TASK OBJECTIVE:
For every line in the data below that contains "COIL", copy the line.

START RECORDS FOR PROCESSING

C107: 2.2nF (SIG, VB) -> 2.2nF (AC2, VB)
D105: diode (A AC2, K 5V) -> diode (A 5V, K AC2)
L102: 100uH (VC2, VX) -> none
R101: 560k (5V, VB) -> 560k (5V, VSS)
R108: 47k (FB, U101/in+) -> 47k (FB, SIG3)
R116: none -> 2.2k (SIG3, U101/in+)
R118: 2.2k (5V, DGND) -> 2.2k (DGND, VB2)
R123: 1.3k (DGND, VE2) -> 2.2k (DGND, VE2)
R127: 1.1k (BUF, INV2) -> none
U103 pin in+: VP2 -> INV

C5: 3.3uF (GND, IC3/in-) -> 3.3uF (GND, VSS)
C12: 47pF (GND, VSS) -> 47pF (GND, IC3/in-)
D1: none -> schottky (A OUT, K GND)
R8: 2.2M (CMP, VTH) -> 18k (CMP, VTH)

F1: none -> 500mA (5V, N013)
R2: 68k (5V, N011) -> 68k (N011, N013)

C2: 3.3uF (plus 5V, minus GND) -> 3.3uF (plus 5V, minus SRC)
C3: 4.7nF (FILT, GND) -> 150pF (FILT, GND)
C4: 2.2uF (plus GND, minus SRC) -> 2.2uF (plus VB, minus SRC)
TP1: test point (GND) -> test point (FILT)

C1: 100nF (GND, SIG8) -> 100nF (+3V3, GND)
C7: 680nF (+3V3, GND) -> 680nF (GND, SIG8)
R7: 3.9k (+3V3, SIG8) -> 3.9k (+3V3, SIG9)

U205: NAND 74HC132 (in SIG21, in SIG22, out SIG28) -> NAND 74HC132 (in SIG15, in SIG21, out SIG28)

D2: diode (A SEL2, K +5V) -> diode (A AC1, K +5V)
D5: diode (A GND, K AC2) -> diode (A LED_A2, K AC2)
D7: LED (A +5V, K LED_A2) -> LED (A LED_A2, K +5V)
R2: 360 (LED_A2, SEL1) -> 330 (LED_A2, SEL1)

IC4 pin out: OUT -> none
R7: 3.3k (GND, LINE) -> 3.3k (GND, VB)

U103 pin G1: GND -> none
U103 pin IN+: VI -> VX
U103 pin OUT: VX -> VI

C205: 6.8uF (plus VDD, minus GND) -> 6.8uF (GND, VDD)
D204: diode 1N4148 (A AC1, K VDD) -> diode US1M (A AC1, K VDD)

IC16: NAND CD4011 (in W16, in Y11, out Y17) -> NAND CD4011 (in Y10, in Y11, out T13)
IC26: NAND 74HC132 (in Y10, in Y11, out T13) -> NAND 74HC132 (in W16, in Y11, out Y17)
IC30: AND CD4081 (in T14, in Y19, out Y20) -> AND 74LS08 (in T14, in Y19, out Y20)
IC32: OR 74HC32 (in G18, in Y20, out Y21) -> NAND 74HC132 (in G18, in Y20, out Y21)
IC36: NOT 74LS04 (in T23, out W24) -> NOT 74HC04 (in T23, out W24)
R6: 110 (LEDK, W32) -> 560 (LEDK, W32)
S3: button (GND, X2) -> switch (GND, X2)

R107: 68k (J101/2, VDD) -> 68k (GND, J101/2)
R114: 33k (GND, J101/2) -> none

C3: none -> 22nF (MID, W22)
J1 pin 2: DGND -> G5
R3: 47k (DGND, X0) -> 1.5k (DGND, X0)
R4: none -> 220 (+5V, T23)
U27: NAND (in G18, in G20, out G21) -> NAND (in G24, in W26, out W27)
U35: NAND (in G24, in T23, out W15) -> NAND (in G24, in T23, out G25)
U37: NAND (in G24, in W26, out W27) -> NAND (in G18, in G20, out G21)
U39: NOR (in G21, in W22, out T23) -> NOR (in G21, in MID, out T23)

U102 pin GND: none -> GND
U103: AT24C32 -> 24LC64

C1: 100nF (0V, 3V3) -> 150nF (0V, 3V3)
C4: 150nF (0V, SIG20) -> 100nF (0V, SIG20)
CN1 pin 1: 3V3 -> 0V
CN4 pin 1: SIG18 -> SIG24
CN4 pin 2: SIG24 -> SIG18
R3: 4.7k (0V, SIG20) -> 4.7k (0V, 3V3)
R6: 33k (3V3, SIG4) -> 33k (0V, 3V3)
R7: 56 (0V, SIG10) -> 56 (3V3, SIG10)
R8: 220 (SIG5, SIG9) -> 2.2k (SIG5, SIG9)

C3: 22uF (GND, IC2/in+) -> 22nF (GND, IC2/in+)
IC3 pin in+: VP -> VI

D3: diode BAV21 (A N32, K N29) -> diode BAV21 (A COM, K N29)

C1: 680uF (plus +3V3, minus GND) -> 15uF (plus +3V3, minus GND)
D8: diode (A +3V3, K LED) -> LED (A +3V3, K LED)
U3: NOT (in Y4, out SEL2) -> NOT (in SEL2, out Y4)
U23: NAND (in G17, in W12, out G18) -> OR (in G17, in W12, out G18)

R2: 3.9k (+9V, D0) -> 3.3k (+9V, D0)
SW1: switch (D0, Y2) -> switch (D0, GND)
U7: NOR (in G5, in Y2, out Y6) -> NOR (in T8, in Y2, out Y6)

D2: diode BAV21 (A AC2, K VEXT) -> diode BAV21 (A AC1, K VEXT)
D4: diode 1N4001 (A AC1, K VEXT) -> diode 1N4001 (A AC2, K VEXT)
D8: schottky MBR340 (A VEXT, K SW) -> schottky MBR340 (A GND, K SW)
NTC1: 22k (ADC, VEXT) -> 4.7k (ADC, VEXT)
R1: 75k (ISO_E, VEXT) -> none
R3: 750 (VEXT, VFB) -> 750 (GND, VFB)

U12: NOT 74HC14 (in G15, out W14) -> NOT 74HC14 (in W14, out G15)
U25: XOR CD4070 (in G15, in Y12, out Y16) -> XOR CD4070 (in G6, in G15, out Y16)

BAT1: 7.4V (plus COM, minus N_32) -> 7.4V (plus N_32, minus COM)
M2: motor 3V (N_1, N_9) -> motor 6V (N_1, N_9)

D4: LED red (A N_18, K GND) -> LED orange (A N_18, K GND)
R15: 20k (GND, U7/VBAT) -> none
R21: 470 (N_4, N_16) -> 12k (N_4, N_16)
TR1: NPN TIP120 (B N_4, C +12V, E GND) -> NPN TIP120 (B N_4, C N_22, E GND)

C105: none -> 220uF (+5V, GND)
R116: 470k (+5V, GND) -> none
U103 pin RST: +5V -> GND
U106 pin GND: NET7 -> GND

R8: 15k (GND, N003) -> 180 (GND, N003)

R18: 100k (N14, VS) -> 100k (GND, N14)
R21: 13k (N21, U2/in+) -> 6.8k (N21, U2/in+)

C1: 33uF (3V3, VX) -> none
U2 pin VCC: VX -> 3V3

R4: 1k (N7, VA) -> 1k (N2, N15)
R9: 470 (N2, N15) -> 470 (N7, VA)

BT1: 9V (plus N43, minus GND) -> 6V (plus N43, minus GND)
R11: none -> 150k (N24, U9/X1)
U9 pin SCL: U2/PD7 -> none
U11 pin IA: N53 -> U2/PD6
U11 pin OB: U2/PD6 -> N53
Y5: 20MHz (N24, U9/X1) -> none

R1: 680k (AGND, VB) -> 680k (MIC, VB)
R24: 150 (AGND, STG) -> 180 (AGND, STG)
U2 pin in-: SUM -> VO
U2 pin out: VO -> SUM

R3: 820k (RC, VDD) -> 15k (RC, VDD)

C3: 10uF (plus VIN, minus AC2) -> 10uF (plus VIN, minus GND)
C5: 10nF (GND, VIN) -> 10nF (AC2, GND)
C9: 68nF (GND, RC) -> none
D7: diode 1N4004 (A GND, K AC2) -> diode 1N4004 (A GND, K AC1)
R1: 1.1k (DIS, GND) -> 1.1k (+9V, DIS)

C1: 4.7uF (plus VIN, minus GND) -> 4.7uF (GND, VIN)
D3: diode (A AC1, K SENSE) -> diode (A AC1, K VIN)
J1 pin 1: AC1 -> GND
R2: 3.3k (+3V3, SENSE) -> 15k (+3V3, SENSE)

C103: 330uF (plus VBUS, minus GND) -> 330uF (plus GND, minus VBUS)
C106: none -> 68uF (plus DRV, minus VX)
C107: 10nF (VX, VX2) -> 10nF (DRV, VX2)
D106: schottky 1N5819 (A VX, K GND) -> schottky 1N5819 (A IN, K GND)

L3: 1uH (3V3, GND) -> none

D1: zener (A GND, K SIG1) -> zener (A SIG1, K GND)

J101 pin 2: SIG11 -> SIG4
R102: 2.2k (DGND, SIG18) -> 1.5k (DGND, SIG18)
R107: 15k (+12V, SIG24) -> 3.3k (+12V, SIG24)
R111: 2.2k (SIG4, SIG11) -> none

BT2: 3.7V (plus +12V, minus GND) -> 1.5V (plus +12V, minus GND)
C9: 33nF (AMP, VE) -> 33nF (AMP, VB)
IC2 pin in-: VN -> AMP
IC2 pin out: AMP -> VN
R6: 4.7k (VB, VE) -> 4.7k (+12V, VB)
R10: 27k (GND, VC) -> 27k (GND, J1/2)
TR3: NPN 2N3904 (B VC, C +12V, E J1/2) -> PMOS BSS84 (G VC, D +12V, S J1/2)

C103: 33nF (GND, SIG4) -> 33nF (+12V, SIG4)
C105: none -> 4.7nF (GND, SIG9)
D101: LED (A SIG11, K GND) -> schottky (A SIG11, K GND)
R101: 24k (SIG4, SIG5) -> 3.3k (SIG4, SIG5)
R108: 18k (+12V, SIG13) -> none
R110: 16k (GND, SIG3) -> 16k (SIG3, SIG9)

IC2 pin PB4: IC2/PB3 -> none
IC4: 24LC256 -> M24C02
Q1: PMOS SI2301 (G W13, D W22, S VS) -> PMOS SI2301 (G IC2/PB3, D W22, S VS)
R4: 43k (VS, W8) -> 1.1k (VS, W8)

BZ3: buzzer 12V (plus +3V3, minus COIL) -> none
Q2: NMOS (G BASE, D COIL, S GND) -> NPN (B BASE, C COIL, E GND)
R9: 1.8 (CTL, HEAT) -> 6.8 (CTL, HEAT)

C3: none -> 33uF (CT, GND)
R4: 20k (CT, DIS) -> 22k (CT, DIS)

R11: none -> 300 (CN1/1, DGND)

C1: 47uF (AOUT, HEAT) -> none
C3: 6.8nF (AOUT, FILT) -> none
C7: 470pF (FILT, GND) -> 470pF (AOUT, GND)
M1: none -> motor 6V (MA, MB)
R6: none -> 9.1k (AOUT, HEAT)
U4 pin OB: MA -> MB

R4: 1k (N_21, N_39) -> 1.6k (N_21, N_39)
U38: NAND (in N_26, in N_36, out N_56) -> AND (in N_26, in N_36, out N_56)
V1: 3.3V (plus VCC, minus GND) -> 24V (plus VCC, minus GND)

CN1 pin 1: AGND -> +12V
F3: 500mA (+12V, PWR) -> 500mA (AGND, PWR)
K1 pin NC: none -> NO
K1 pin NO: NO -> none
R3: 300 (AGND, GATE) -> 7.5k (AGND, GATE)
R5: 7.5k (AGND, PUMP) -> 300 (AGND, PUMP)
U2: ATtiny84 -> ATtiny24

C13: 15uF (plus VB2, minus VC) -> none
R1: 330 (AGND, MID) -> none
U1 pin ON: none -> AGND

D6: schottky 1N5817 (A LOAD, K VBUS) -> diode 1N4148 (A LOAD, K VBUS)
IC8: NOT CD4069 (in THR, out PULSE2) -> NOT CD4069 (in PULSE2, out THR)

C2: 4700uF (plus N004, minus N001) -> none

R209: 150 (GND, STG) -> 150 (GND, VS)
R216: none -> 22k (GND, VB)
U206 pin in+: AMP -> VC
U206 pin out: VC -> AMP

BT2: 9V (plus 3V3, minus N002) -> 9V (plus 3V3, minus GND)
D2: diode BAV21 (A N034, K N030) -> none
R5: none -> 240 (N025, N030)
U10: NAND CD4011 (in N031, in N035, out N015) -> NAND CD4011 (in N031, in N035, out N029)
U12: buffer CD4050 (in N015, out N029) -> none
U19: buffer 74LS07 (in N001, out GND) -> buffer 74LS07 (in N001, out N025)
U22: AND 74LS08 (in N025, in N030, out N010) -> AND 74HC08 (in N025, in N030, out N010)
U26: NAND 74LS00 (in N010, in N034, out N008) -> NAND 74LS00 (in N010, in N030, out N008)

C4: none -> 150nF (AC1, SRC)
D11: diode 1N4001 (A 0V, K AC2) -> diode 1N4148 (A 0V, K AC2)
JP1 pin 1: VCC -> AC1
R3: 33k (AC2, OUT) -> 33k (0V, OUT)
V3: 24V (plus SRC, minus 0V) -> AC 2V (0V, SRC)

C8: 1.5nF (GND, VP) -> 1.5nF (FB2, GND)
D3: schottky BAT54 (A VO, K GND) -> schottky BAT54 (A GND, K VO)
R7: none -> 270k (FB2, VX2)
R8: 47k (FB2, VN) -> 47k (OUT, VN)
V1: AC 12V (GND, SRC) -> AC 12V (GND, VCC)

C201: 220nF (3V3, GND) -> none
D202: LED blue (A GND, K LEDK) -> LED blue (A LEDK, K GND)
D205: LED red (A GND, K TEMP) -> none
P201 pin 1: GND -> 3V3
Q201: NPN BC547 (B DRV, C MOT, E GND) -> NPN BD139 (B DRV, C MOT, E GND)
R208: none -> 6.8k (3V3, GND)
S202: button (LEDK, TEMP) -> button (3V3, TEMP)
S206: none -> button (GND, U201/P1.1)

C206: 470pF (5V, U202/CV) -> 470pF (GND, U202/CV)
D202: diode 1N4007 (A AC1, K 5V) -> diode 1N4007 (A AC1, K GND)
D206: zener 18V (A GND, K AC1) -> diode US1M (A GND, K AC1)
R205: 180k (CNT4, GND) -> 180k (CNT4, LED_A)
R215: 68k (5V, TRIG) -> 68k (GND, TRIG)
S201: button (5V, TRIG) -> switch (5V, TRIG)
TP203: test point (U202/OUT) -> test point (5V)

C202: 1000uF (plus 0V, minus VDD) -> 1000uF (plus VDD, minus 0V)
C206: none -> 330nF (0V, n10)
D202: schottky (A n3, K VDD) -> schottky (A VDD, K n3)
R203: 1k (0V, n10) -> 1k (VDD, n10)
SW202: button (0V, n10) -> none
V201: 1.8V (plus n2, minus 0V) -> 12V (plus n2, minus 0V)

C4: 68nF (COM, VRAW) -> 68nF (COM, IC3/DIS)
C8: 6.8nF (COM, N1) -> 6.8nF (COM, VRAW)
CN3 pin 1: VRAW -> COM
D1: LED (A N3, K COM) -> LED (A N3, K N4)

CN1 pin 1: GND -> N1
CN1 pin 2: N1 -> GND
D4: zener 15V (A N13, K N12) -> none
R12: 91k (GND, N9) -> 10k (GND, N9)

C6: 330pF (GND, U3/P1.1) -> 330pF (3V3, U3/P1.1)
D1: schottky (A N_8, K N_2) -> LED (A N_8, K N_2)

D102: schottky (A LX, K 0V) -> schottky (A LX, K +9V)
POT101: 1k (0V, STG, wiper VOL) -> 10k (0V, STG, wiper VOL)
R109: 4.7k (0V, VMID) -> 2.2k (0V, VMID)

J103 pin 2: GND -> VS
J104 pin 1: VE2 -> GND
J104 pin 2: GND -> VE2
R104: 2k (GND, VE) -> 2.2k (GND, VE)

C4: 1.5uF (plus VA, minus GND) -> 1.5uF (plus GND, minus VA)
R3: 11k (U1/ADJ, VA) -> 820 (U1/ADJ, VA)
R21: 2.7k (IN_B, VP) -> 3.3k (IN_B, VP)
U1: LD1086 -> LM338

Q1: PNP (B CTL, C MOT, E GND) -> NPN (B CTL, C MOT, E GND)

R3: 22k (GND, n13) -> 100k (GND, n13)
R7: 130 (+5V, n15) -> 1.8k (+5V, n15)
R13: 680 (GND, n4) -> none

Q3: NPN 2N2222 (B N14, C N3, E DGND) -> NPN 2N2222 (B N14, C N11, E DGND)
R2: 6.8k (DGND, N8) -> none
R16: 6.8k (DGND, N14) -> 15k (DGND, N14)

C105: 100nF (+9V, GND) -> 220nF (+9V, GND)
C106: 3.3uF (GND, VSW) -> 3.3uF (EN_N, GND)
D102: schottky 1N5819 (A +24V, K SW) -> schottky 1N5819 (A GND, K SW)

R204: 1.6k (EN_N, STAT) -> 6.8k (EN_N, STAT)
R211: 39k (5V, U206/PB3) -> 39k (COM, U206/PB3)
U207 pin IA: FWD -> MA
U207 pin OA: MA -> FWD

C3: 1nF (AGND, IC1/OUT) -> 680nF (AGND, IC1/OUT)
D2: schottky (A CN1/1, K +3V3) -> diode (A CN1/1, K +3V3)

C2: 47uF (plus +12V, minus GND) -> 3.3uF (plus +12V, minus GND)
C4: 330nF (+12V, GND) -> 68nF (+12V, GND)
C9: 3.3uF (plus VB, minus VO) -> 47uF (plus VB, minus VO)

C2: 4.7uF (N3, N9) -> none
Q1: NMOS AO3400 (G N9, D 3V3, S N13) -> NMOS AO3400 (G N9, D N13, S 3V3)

END RECORDS FOR PROCESSING

WRITTEN SOLUTION:
BZ3: buzzer 12V (plus +3V3, minus COIL) -> none
Q2: NMOS (G BASE, D COIL, S GND) -> NPN (B BASE, C COIL, E GND)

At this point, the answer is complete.